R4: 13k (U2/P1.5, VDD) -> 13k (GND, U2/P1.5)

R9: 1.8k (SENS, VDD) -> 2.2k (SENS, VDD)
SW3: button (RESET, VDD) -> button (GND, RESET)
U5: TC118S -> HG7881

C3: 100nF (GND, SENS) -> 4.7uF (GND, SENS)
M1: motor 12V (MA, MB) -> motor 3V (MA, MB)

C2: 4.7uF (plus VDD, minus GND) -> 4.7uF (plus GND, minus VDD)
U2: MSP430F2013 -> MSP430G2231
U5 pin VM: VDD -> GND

- TASK:
The response must be an exact reproduction of all the entries.

- SOLUTION TO THE EXERCISE:
R4: 13k (U2/P1.5, VDD) -> 13k (GND, U2/P1.5)

R9: 1.8k (SENS, VDD) -> 2.2k (SENS, VDD)
SW3: button (RESET, VDD) -> button (GND, RESET)
U5: TC118S -> HG7881

C3: 100nF (GND, SENS) -> 4.7uF (GND, SENS)
M1: motor 12V (MA, MB) -> motor 3V (MA, MB)

C2: 4.7uF (plus VDD, minus GND) -> 4.7uF (plus GND, minus VDD)
U2: MSP430F2013 -> MSP430G2231
U5 pin VM: VDD -> GND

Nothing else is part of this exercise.